Requirement » Copy out every one of the following items word for word, keeping each line unchanged.

Material supplied »
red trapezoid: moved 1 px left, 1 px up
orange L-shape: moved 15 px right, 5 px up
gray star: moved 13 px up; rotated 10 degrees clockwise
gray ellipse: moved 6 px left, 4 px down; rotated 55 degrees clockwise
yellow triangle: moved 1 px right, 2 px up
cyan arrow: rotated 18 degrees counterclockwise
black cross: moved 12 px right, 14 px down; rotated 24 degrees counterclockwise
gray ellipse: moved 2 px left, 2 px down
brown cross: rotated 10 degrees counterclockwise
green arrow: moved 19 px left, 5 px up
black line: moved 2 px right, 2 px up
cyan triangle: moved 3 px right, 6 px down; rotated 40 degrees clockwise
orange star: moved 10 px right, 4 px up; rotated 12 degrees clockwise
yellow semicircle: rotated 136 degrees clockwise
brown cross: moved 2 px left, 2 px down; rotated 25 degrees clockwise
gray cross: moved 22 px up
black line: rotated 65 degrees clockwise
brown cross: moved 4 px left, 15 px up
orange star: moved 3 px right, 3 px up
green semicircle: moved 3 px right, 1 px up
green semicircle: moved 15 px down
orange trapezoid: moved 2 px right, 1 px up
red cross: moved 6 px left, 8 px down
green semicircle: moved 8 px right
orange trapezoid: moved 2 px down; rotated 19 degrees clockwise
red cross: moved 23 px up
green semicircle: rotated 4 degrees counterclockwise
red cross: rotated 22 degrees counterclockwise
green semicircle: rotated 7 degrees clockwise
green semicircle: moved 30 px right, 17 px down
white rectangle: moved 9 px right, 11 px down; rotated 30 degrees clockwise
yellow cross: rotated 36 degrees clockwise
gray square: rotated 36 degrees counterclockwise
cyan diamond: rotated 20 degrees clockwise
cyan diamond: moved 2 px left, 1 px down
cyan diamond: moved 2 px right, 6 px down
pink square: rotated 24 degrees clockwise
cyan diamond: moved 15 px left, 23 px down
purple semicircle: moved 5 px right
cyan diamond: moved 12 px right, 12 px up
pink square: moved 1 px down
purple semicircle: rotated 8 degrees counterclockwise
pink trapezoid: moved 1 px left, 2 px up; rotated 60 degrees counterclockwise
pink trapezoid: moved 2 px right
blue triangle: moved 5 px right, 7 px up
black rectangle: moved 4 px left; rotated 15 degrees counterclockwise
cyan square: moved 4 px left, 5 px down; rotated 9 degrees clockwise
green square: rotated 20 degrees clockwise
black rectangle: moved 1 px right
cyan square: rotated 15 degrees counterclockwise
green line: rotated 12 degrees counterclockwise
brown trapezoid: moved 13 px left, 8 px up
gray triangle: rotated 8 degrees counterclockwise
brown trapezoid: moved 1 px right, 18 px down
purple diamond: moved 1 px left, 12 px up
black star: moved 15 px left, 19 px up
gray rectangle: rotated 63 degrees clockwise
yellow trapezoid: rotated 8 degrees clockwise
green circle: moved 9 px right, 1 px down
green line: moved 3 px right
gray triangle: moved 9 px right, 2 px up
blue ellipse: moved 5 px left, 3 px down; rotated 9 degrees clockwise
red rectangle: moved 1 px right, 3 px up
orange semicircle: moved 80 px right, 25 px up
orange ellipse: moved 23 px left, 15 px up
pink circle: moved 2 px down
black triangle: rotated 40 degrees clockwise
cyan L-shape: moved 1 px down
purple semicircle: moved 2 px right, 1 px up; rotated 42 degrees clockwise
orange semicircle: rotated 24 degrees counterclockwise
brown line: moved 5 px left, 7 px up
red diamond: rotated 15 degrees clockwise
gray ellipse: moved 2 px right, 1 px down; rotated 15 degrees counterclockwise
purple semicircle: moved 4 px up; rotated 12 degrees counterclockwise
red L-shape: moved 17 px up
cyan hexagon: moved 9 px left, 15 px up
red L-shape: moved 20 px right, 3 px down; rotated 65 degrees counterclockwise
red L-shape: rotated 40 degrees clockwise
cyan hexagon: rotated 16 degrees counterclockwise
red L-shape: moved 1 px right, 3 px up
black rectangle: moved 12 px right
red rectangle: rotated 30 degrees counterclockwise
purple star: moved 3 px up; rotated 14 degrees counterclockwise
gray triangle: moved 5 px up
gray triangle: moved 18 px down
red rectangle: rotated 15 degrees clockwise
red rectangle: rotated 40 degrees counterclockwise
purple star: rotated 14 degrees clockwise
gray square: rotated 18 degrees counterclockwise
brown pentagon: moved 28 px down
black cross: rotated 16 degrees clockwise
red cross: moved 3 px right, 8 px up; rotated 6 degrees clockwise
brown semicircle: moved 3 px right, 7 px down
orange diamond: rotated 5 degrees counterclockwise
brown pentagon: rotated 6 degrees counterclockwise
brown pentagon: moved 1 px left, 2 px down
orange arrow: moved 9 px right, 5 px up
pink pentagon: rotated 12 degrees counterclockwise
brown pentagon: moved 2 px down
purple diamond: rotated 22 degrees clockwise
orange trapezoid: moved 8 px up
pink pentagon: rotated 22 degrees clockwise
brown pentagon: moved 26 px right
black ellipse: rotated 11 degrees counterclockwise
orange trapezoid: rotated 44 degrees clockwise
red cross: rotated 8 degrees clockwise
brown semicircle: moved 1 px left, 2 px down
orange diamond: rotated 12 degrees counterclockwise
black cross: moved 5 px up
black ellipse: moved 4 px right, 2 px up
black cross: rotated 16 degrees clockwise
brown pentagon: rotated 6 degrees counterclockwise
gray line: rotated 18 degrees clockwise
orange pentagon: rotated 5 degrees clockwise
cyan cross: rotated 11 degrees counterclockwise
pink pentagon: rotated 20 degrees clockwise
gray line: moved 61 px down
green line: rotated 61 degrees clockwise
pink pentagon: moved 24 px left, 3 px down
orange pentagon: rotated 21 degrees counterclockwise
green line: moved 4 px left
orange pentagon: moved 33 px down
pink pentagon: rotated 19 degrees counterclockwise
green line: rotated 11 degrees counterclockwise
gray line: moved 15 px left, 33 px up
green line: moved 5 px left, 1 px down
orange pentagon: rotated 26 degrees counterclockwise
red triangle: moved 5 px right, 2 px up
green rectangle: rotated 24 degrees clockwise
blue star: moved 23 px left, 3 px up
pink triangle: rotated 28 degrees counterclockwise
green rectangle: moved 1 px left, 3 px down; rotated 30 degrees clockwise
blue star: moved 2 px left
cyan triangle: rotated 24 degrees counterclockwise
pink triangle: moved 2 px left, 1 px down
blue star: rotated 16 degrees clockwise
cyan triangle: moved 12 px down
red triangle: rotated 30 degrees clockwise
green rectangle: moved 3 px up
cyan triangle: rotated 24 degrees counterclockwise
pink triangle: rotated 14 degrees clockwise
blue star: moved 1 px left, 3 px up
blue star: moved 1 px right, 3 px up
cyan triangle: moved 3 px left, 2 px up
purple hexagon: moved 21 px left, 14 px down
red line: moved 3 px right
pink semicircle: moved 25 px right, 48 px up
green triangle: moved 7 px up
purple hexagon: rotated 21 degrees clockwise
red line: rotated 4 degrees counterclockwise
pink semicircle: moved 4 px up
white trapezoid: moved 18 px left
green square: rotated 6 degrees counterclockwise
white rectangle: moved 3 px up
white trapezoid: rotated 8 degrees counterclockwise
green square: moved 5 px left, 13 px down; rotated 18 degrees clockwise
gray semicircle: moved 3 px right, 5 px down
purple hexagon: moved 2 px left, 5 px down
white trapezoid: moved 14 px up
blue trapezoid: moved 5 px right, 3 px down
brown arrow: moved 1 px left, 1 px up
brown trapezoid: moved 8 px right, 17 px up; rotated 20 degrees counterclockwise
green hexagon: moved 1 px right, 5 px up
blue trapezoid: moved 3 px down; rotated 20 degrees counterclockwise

Result »
red trapezoid: moved 1 px left, 1 px up
orange L-shape: moved 15 px right, 5 px up
gray star: moved 13 px up; rotated 10 degrees clockwise
gray ellipse: moved 6 px left, 4 px down; rotated 55 degrees clockwise
yellow triangle: moved 1 px right, 2 px up
cyan arrow: rotated 18 degrees counterclockwise
black cross: moved 12 px right, 14 px down; rotated 24 degrees counterclockwise
gray ellipse: moved 2 px left, 2 px down
brown cross: rotated 10 degrees counterclockwise
green arrow: moved 19 px left, 5 px up
black line: moved 2 px right, 2 px up
cyan triangle: moved 3 px right, 6 px down; rotated 40 degrees clockwise
orange star: moved 10 px right, 4 px up; rotated 12 degrees clockwise
yellow semicircle: rotated 136 degrees clockwise
brown cross: moved 2 px left, 2 px down; rotated 25 degrees clockwise
gray cross: moved 22 px up
black line: rotated 65 degrees clockwise
brown cross: moved 4 px left, 15 px up
orange star: moved 3 px right, 3 px up
green semicircle: moved 3 px right, 1 px up
green semicircle: moved 15 px down
orange trapezoid: moved 2 px right, 1 px up
red cross: moved 6 px left, 8 px down
green semicircle: moved 8 px right
orange trapezoid: moved 2 px down; rotated 19 degrees clockwise
red cross: moved 23 px up
green semicircle: rotated 4 degrees counterclockwise
red cross: rotated 22 degrees counterclockwise
green semicircle: rotated 7 degrees clockwise
green semicircle: moved 30 px right, 17 px down
white rectangle: moved 9 px right, 11 px down; rotated 30 degrees clockwise
yellow cross: rotated 36 degrees clockwise
gray square: rotated 36 degrees counterclockwise
cyan diamond: rotated 20 degrees clockwise
cyan diamond: moved 2 px left, 1 px down
cyan diamond: moved 2 px right, 6 px down
pink square: rotated 24 degrees clockwise
cyan diamond: moved 15 px left, 23 px down
purple semicircle: moved 5 px right
cyan diamond: moved 12 px right, 12 px up
pink square: moved 1 px down
purple semicircle: rotated 8 degrees counterclockwise
pink trapezoid: moved 1 px left, 2 px up; rotated 60 degrees counterclockwise
pink trapezoid: moved 2 px right
blue triangle: moved 5 px right, 7 px up
black rectangle: moved 4 px left; rotated 15 degrees counterclockwise
cyan square: moved 4 px left, 5 px down; rotated 9 degrees clockwise
green square: rotated 20 degrees clockwise
black rectangle: moved 1 px right
cyan square: rotated 15 degrees counterclockwise
green line: rotated 12 degrees counterclockwise
brown trapezoid: moved 13 px left, 8 px up
gray triangle: rotated 8 degrees counterclockwise
brown trapezoid: moved 1 px right, 18 px down
purple diamond: moved 1 px left, 12 px up
black star: moved 15 px left, 19 px up
gray rectangle: rotated 63 degrees clockwise
yellow trapezoid: rotated 8 degrees clockwise
green circle: moved 9 px right, 1 px down
green line: moved 3 px right
gray triangle: moved 9 px right, 2 px up
blue ellipse: moved 5 px left, 3 px down; rotated 9 degrees clockwise
red rectangle: moved 1 px right, 3 px up
orange semicircle: moved 80 px right, 25 px up
orange ellipse: moved 23 px left, 15 px up
pink circle: moved 2 px down
black triangle: rotated 40 degrees clockwise
cyan L-shape: moved 1 px down
purple semicircle: moved 2 px right, 1 px up; rotated 42 degrees clockwise
orange semicircle: rotated 24 degrees counterclockwise
brown line: moved 5 px left, 7 px up
red diamond: rotated 15 degrees clockwise
gray ellipse: moved 2 px right, 1 px down; rotated 15 degrees counterclockwise
purple semicircle: moved 4 px up; rotated 12 degrees counterclockwise
red L-shape: moved 17 px up
cyan hexagon: moved 9 px left, 15 px up
red L-shape: moved 20 px right, 3 px down; rotated 65 degrees counterclockwise
red L-shape: rotated 40 degrees clockwise
cyan hexagon: rotated 16 degrees counterclockwise
red L-shape: moved 1 px right, 3 px up
black rectangle: moved 12 px right
red rectangle: rotated 30 degrees counterclockwise
purple star: moved 3 px up; rotated 14 degrees counterclockwise
gray triangle: moved 5 px up
gray triangle: moved 18 px down
red rectangle: rotated 15 degrees clockwise
red rectangle: rotated 40 degrees counterclockwise
purple star: rotated 14 degrees clockwise
gray square: rotated 18 degrees counterclockwise
brown pentagon: moved 28 px down
black cross: rotated 16 degrees clockwise
red cross: moved 3 px right, 8 px up; rotated 6 degrees clockwise
brown semicircle: moved 3 px right, 7 px down
orange diamond: rotated 5 degrees counterclockwise
brown pentagon: rotated 6 degrees counterclockwise
brown pentagon: moved 1 px left, 2 px down
orange arrow: moved 9 px right, 5 px up
pink pentagon: rotated 12 degrees counterclockwise
brown pentagon: moved 2 px down
purple diamond: rotated 22 degrees clockwise
orange trapezoid: moved 8 px up
pink pentagon: rotated 22 degrees clockwise
brown pentagon: moved 26 px right
black ellipse: rotated 11 degrees counterclockwise
orange trapezoid: rotated 44 degrees clockwise
red cross: rotated 8 degrees clockwise
brown semicircle: moved 1 px left, 2 px down
orange diamond: rotated 12 degrees counterclockwise
black cross: moved 5 px up
black ellipse: moved 4 px right, 2 px up
black cross: rotated 16 degrees clockwise
brown pentagon: rotated 6 degrees counterclockwise
gray line: rotated 18 degrees clockwise
orange pentagon: rotated 5 degrees clockwise
cyan cross: rotated 11 degrees counterclockwise
pink pentagon: rotated 20 degrees clockwise
gray line: moved 61 px down
green line: rotated 61 degrees clockwise
pink pentagon: moved 24 px left, 3 px down
orange pentagon: rotated 21 degrees counterclockwise
green line: moved 4 px left
orange pentagon: moved 33 px down
pink pentagon: rotated 19 degrees counterclockwise
green line: rotated 11 degrees counterclockwise
gray line: moved 15 px left, 33 px up
green line: moved 5 px left, 1 px down
orange pentagon: rotated 26 degrees counterclockwise
red triangle: moved 5 px right, 2 px up
green rectangle: rotated 24 degrees clockwise
blue star: moved 23 px left, 3 px up
pink triangle: rotated 28 degrees counterclockwise
green rectangle: moved 1 px left, 3 px down; rotated 30 degrees clockwise
blue star: moved 2 px left
cyan triangle: rotated 24 degrees counterclockwise
pink triangle: moved 2 px left, 1 px down
blue star: rotated 16 degrees clockwise
cyan triangle: moved 12 px down
red triangle: rotated 30 degrees clockwise
green rectangle: moved 3 px up
cyan triangle: rotated 24 degrees counterclockwise
pink triangle: rotated 14 degrees clockwise
blue star: moved 1 px left, 3 px up
blue star: moved 1 px right, 3 px up
cyan triangle: moved 3 px left, 2 px up
purple hexagon: moved 21 px left, 14 px down
red line: moved 3 px right
pink semicircle: moved 25 px right, 48 px up
green triangle: moved 7 px up
purple hexagon: rotated 21 degrees clockwise
red line: rotated 4 degrees counterclockwise
pink semicircle: moved 4 px up
white trapezoid: moved 18 px left
green square: rotated 6 degrees counterclockwise
white rectangle: moved 3 px up
white trapezoid: rotated 8 degrees counterclockwise
green square: moved 5 px left, 13 px down; rotated 18 degrees clockwise
gray semicircle: moved 3 px right, 5 px down
purple hexagon: moved 2 px left, 5 px down
white trapezoid: moved 14 px up
blue trapezoid: moved 5 px right, 3 px down
brown arrow: moved 1 px left, 1 px up
brown trapezoid: moved 8 px right, 17 px up; rotated 20 degrees counterclockwise
green hexagon: moved 1 px right, 5 px up
blue trapezoid: moved 3 px down; rotated 20 degrees counterclockwise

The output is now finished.